Exact copies of the lines below, from the one with "Q3: NPN BD139 (B N8, C +3V3, E N3) -> none" up to and including the one with "D1: LED green (A GND, K N5) -> none", are what this calls for; leave out pictures.

▸ RECORDS SHOWN:
********************

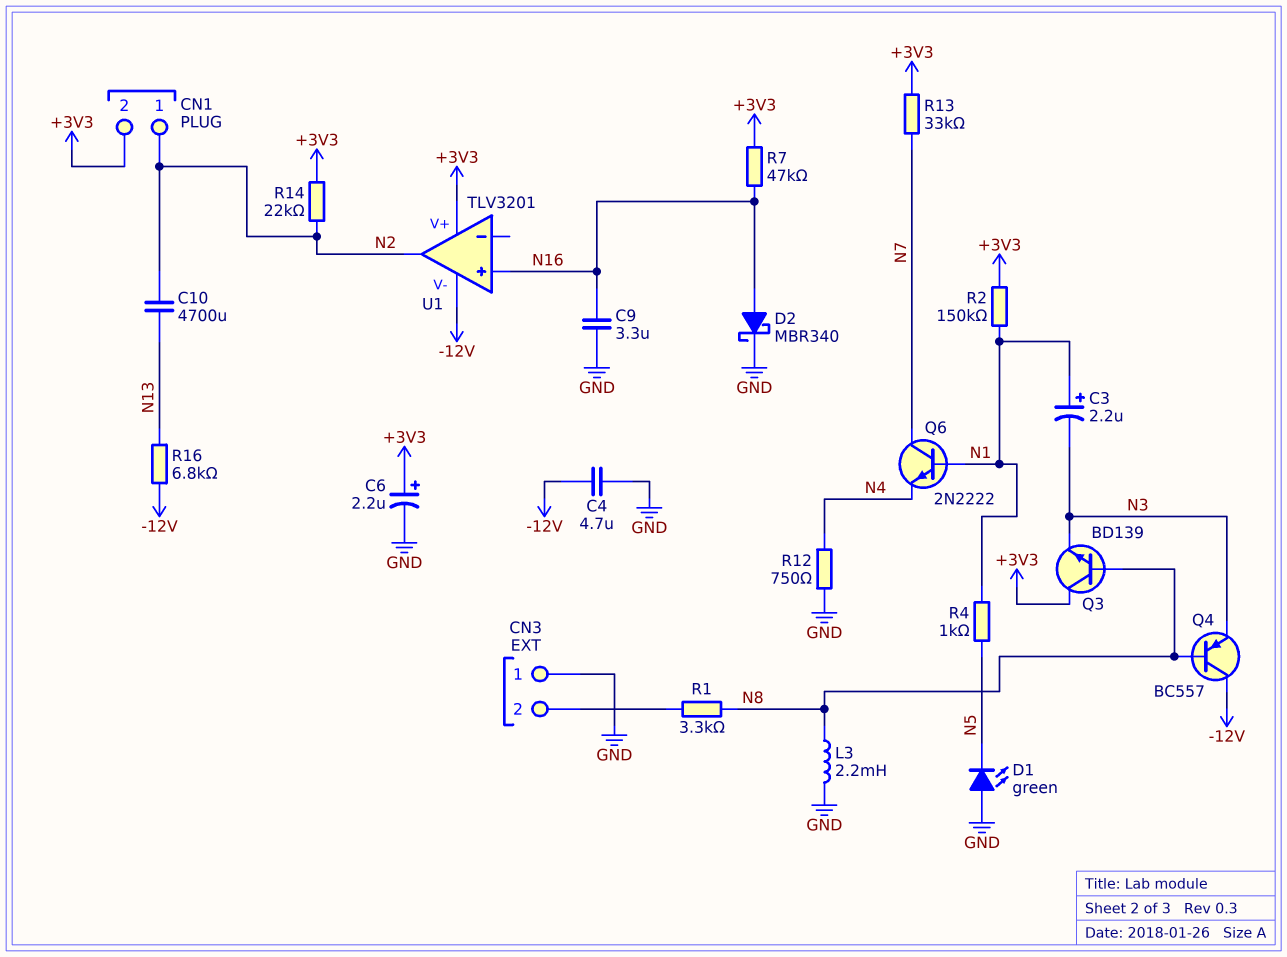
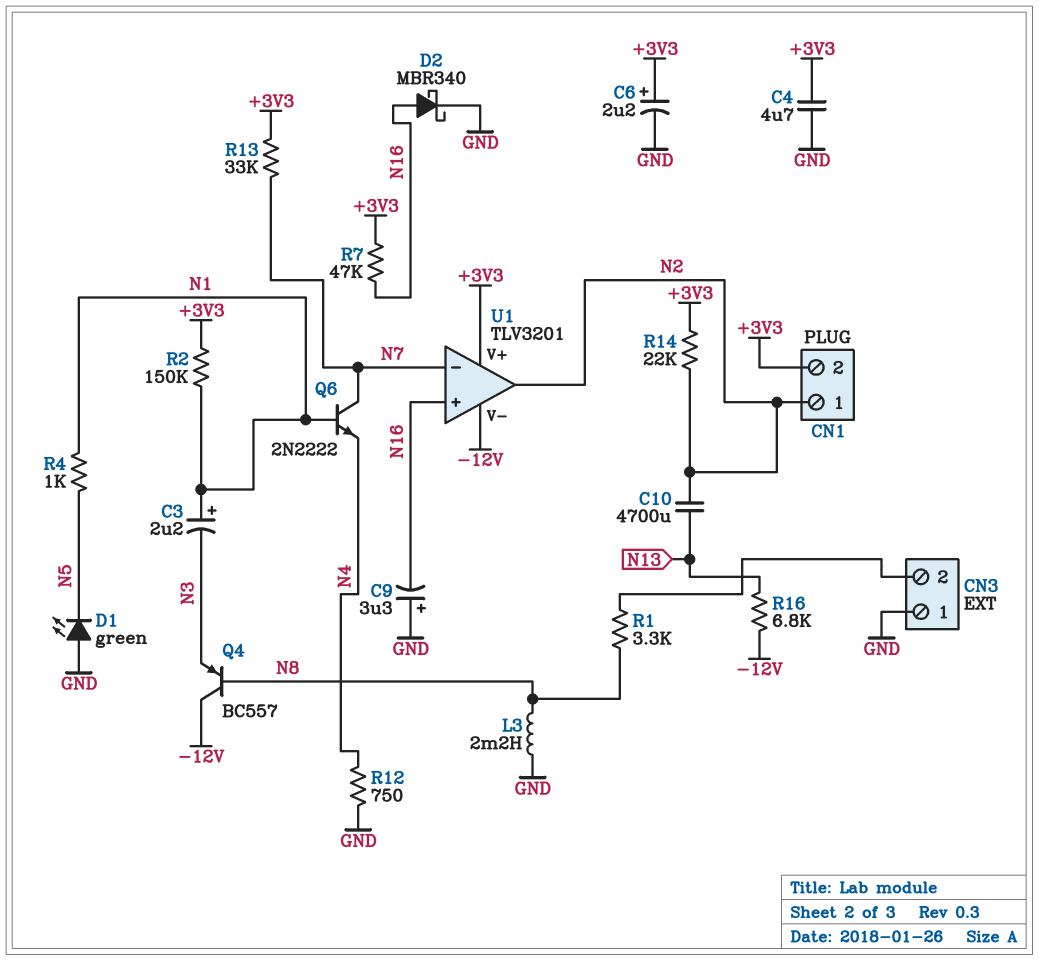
C4: 4.7uF (-12V, GND) -> 4.7uF (+3V3, GND)
C9: 3.3uF (GND, N16) -> 3.3uF (plus GND, minus N16)
Q3: NPN BD139 (B N8, C +3V3, E N3) -> none
U1 pin in-: none -> N7

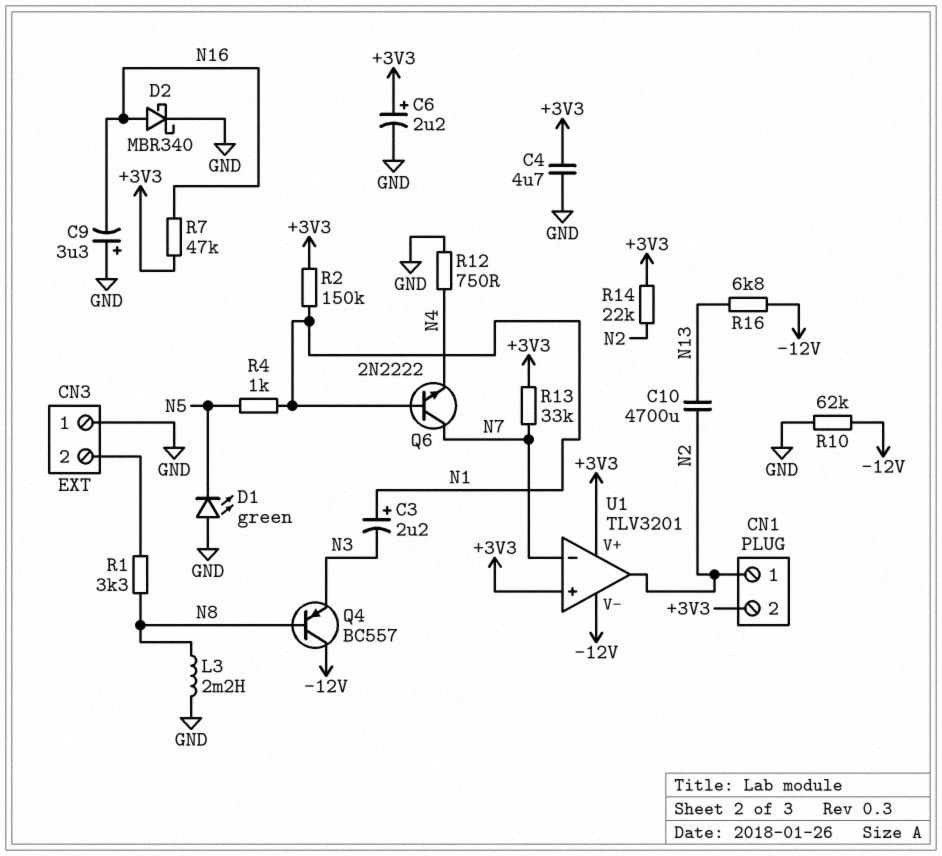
R10: none -> 62k (-12V, GND)
U1 pin in+: N16 -> +3V3

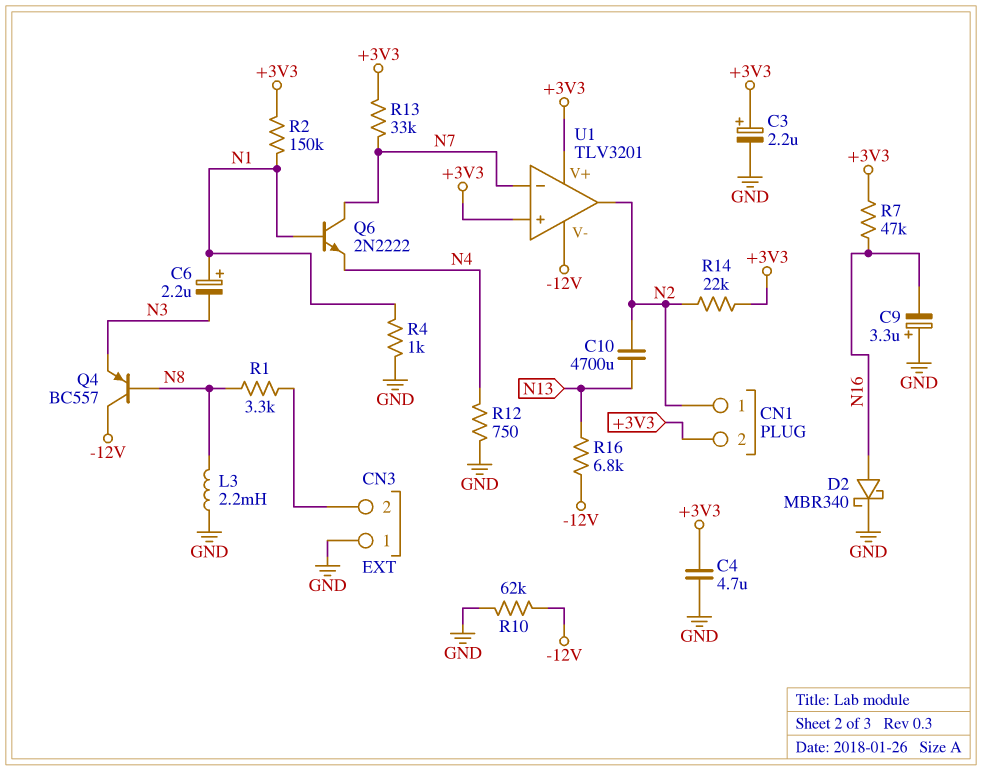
C3: 2.2uF (plus N1, minus N3) -> 2.2uF (plus +3V3, minus GND)
C6: 2.2uF (plus +3V3, minus GND) -> 2.2uF (plus N1, minus N3)
D1: LED green (A GND, K N5) -> none
R4: 1k (N1, N5) -> 1k (GND, N1)

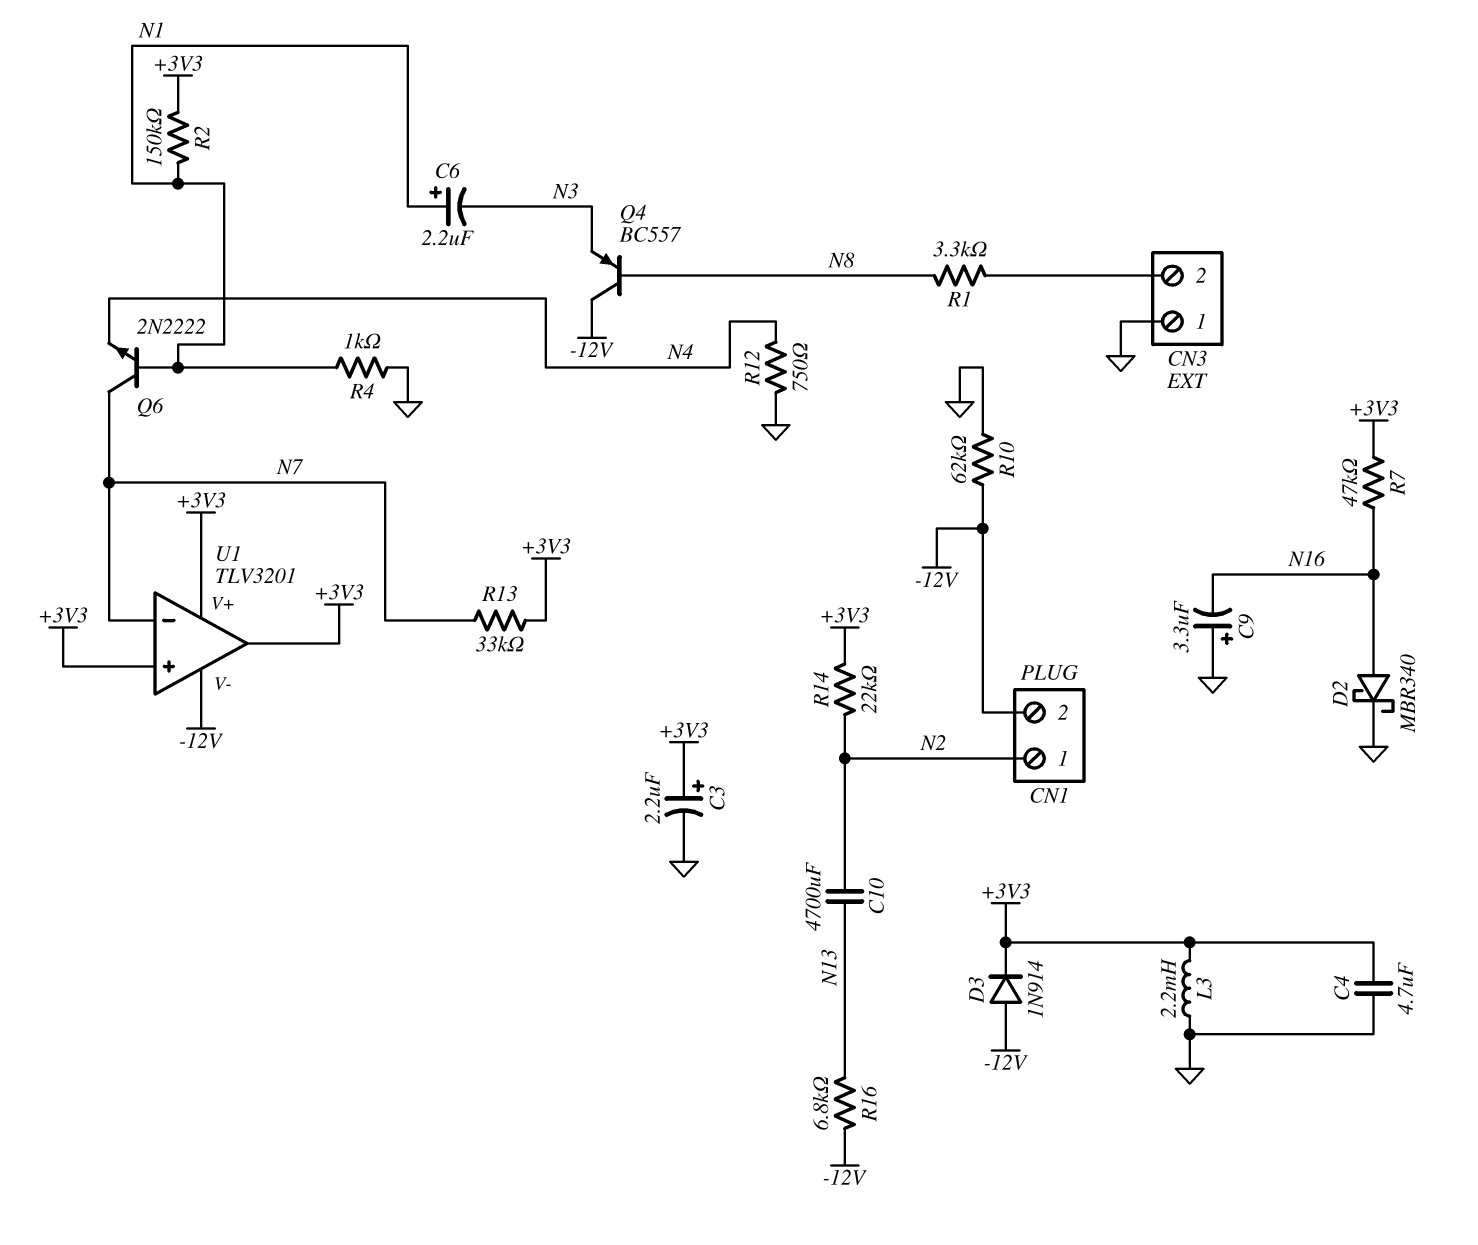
CN1 pin 2: +3V3 -> -12V
D3: none -> diode 1N914 (A -12V, K +3V3)
L3: 2.2mH (GND, N8) -> 2.2mH (+3V3, GND)
U1 pin out: N2 -> +3V3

********************

▸ RESPONSE AREA:
Q3: NPN BD139 (B N8, C +3V3, E N3) -> none
U1 pin in-: none -> N7

R10: none -> 62k (-12V, GND)
U1 pin in+: N16 -> +3V3

C3: 2.2uF (plus N1, minus N3) -> 2.2uF (plus +3V3, minus GND)
C6: 2.2uF (plus +3V3, minus GND) -> 2.2uF (plus N1, minus N3)
D1: LED green (A GND, K N5) -> none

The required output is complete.